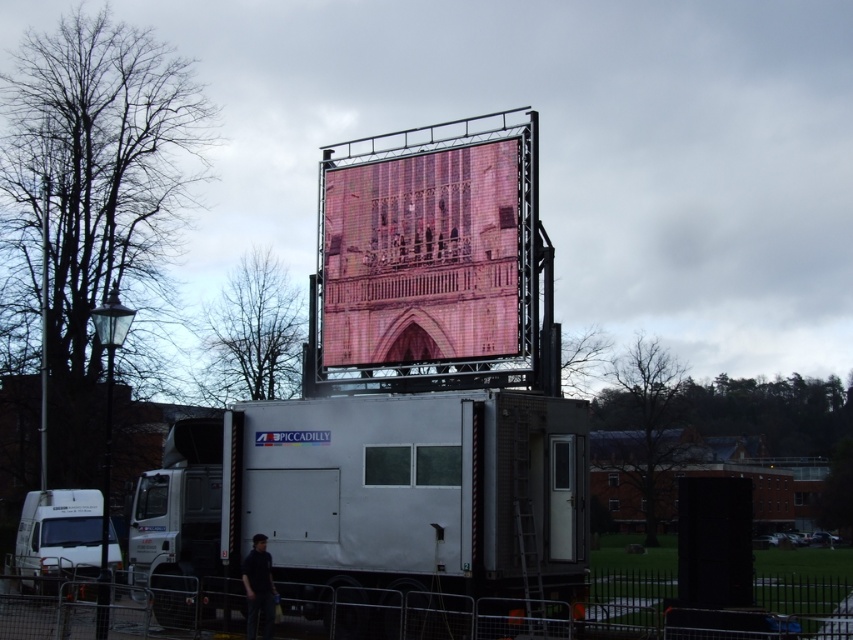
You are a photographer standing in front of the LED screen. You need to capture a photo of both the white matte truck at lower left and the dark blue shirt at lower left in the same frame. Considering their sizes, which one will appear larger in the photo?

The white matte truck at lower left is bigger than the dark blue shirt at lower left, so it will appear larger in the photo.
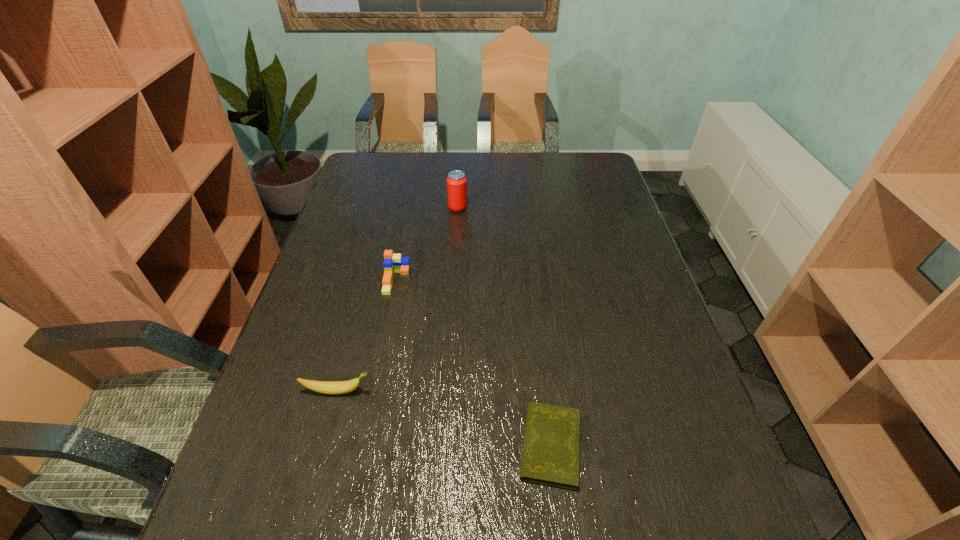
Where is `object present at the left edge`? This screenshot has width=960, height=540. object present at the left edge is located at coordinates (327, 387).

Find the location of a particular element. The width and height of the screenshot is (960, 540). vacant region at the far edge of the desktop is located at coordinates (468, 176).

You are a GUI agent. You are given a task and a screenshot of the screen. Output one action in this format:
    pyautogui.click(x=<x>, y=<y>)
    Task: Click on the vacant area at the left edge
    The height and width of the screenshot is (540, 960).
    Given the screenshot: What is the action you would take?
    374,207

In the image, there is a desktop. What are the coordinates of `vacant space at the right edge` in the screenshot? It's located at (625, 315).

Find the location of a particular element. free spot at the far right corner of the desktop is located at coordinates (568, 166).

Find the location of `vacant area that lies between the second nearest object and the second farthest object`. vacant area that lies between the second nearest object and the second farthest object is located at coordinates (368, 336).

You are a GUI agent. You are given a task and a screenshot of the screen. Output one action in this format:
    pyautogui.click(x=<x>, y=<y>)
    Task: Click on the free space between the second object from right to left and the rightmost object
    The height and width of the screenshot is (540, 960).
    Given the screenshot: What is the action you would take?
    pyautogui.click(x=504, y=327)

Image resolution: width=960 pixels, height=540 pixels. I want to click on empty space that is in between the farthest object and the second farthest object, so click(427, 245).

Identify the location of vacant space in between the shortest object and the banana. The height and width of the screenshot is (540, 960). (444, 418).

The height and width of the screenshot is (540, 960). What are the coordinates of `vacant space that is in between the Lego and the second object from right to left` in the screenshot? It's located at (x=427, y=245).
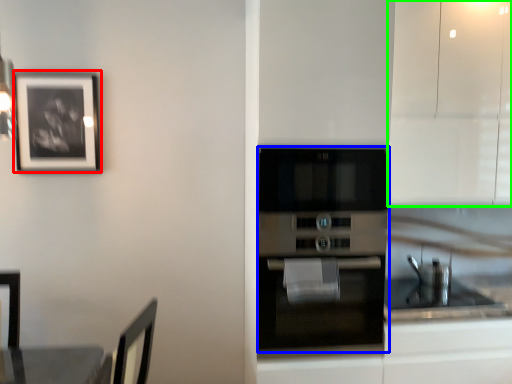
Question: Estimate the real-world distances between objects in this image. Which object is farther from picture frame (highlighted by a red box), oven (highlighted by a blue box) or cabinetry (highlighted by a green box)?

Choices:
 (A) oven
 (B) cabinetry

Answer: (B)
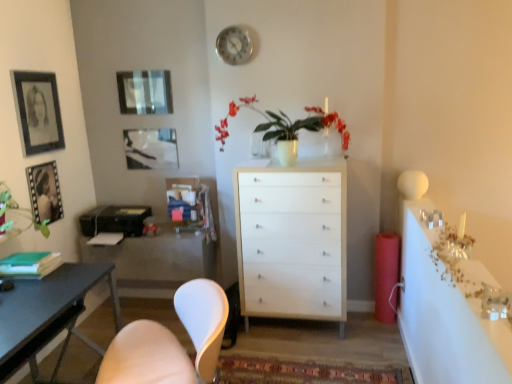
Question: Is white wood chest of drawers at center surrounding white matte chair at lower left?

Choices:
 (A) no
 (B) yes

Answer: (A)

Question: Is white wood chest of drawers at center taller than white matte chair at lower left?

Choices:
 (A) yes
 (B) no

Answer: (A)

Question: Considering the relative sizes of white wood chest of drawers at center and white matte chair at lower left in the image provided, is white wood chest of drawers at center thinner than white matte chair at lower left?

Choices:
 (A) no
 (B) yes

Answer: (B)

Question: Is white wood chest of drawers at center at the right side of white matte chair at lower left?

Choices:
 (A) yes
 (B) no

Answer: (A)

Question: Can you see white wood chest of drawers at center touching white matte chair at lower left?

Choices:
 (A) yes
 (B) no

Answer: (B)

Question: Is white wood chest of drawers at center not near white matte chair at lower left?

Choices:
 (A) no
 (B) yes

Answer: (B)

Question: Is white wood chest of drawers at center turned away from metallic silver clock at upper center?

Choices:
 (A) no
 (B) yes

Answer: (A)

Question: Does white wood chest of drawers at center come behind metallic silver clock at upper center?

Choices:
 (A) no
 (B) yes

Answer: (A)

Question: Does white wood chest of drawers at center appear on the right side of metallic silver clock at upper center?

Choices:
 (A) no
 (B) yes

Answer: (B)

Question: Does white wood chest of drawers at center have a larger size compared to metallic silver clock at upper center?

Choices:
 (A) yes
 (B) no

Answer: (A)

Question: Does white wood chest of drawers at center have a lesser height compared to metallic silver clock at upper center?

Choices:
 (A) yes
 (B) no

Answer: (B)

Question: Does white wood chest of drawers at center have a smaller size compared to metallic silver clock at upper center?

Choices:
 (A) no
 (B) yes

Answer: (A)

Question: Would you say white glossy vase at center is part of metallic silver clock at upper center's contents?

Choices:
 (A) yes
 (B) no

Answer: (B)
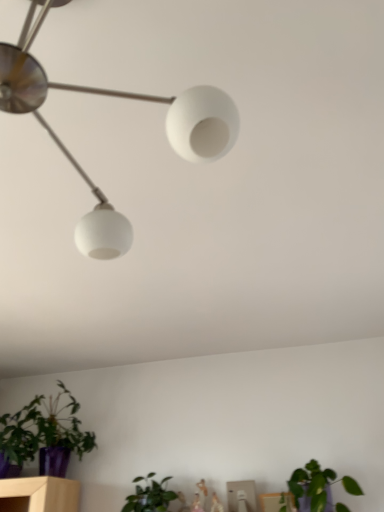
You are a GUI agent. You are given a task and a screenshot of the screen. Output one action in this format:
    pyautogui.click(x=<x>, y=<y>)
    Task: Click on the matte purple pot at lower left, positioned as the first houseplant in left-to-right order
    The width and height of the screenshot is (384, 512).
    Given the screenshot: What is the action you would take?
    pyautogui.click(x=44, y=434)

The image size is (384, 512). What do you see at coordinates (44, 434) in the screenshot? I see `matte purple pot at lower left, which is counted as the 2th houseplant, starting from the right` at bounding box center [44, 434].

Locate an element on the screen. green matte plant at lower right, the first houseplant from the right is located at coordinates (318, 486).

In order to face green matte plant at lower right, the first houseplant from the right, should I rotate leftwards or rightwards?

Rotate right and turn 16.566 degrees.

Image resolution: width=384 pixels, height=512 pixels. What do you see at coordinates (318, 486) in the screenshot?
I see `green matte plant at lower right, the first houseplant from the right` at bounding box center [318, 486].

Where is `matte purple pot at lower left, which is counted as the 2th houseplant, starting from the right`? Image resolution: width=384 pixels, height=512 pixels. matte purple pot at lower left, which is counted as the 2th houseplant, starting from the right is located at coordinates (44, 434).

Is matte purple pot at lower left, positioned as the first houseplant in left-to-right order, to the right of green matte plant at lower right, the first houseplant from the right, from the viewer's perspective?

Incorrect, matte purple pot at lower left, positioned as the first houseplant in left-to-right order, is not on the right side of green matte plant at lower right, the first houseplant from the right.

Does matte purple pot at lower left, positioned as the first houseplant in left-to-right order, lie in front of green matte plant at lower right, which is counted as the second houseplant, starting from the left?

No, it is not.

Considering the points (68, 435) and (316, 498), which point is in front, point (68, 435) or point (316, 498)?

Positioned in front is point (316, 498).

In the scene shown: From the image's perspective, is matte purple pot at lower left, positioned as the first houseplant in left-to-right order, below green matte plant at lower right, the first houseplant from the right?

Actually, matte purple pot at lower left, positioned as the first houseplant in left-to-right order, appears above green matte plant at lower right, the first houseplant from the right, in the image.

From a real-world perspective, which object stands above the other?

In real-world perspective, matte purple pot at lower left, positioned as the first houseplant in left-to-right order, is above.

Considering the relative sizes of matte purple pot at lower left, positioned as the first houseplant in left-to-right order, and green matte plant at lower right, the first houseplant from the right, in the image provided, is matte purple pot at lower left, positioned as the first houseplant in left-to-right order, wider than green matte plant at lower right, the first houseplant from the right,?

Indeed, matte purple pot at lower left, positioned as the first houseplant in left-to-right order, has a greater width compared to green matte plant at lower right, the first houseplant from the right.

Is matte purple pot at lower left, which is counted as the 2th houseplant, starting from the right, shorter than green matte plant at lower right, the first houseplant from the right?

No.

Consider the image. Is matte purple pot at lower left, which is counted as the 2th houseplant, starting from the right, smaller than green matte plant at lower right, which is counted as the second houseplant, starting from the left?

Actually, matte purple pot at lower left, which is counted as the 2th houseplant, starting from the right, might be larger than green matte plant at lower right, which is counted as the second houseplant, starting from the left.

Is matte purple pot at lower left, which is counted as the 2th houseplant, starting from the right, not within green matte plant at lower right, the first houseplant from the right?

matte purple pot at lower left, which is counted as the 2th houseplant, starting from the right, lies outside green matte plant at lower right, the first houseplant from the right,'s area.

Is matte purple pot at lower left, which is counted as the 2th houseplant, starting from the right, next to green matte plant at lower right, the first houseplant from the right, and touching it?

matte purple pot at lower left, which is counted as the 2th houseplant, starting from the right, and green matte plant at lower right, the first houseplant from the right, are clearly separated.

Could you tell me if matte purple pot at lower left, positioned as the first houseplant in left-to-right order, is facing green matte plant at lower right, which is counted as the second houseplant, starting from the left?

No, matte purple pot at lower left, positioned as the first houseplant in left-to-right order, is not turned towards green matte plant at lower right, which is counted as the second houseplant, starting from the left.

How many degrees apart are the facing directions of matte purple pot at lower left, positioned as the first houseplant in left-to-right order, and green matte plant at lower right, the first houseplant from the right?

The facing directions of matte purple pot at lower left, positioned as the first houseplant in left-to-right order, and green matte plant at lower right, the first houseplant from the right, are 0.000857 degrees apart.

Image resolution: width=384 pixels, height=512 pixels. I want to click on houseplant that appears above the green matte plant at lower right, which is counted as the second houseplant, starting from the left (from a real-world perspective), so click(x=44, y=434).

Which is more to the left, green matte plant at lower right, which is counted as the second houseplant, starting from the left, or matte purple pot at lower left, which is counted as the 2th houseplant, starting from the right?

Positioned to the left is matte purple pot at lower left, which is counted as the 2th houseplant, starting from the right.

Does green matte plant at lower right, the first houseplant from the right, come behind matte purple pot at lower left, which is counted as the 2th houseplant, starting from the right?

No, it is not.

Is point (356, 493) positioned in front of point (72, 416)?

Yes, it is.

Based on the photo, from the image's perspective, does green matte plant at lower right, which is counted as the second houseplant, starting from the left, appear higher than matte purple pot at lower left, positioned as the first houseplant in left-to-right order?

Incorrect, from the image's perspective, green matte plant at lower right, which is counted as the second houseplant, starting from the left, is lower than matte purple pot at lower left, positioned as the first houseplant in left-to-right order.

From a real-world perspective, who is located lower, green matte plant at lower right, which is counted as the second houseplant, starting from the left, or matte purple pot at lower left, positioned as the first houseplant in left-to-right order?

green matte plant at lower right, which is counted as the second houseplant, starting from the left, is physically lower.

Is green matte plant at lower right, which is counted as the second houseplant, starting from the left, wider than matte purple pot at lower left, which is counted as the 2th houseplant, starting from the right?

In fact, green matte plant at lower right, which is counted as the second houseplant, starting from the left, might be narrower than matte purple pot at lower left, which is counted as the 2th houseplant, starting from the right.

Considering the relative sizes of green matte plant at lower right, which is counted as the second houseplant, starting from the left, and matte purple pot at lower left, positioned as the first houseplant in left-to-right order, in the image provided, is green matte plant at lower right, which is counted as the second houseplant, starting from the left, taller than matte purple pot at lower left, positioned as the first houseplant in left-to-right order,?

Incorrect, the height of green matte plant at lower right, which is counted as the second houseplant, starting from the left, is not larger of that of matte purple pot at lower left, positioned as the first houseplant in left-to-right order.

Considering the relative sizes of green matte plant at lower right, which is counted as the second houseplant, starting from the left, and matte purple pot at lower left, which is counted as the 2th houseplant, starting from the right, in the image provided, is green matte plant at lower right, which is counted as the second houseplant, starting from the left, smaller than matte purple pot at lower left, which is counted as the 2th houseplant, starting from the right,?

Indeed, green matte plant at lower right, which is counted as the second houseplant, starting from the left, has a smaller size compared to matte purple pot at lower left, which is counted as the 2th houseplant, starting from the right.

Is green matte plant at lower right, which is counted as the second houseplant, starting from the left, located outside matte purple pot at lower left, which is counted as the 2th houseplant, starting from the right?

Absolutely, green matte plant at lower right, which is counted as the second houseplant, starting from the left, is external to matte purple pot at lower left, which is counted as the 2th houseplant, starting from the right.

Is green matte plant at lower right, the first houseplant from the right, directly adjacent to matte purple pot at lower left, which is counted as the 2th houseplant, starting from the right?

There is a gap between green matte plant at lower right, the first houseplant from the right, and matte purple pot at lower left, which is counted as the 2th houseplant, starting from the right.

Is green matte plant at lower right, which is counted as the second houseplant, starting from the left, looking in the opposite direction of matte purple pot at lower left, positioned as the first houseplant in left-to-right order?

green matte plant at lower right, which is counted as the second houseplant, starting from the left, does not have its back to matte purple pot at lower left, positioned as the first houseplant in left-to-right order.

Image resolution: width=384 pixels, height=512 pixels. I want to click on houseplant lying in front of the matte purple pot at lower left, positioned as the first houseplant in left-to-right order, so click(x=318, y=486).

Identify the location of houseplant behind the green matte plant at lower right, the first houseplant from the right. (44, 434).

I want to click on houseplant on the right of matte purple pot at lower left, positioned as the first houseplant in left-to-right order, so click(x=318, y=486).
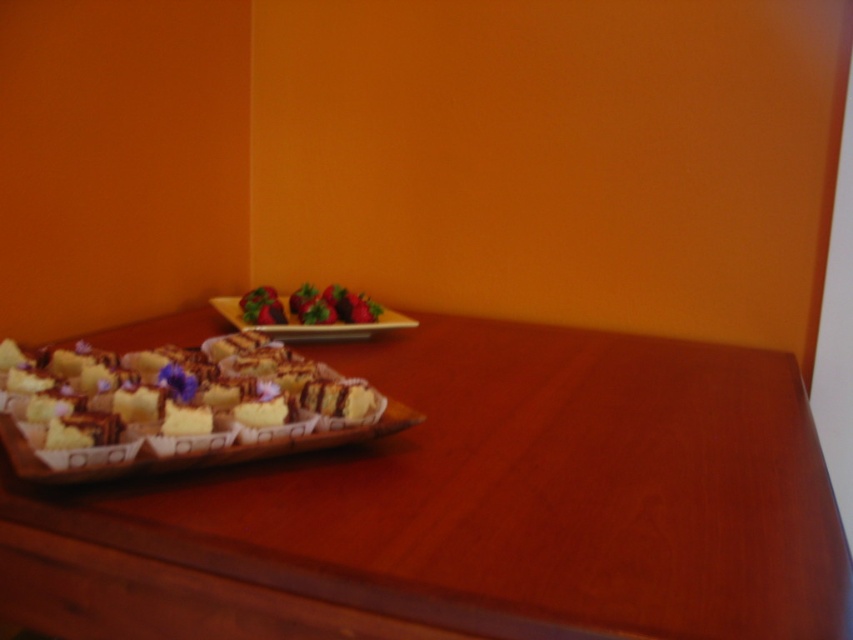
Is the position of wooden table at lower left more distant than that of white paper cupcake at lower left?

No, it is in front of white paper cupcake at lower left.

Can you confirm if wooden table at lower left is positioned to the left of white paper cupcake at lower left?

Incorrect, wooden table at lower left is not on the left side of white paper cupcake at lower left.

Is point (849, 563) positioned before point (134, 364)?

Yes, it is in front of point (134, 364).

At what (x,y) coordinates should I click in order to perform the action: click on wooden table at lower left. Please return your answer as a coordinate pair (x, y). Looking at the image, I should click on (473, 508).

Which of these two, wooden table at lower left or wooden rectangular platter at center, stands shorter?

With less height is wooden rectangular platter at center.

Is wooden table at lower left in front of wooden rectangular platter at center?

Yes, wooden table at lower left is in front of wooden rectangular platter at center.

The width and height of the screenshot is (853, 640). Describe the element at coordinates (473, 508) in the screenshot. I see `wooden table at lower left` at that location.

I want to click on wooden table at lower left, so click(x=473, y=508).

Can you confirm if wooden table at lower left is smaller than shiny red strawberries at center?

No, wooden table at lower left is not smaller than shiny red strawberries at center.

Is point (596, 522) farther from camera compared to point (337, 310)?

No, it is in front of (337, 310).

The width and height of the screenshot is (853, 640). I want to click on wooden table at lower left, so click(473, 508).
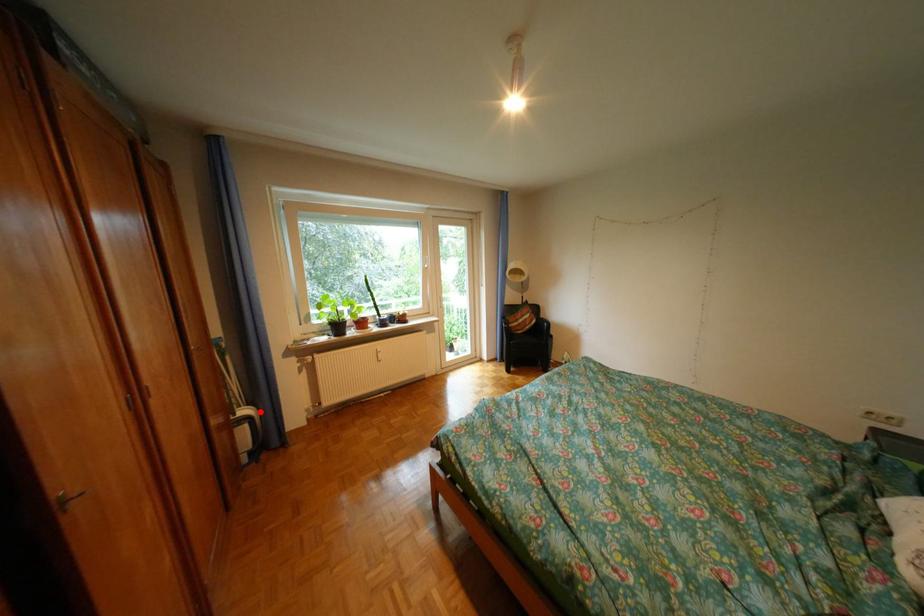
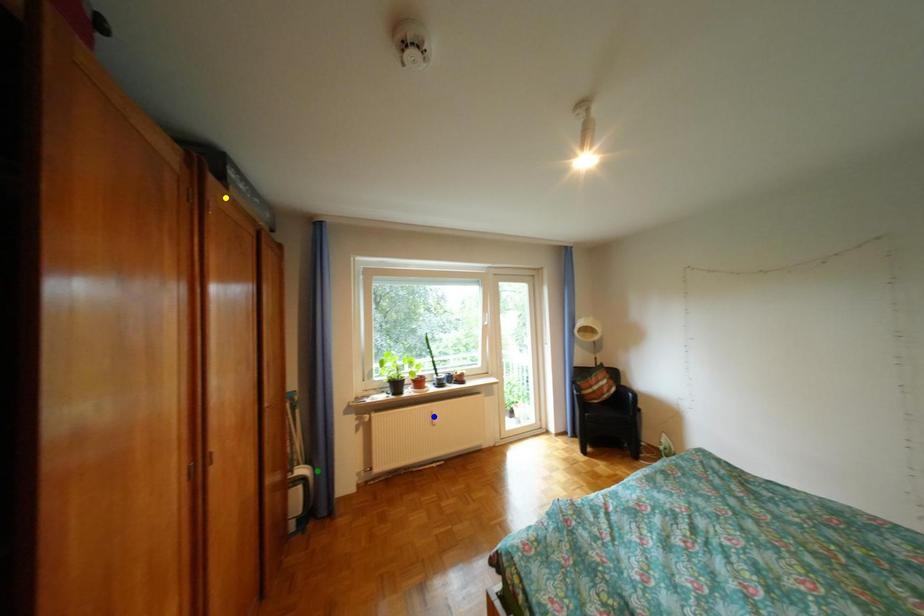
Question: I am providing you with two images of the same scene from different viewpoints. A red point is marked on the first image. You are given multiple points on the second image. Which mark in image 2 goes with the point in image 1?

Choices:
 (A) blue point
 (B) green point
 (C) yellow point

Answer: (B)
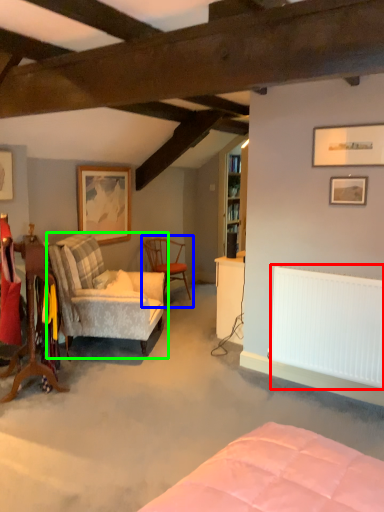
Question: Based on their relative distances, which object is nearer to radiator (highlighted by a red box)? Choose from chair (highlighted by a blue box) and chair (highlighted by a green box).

EXERCISE REQUIREMENTS » Copy out the listing word for word, from its beginning through the line that contains "Find the location of a particular element. The", including that line. Leave the pictures out of your copy.

WORKED SOLUTION »
You are a photographer standing in front of the LED screen. You need to capture a photo of both the white matte truck at lower left and the dark blue shirt at lower left in the same frame. Considering their sizes, which one will appear larger in the photo?

The white matte truck at lower left is bigger than the dark blue shirt at lower left, so it will appear larger in the photo.
Where is `object present at the left edge`? This screenshot has width=960, height=540. object present at the left edge is located at coordinates (327, 387).

Find the location of a particular element. The width and height of the screenshot is (960, 540). vacant region at the far edge of the desktop is located at coordinates (468, 176).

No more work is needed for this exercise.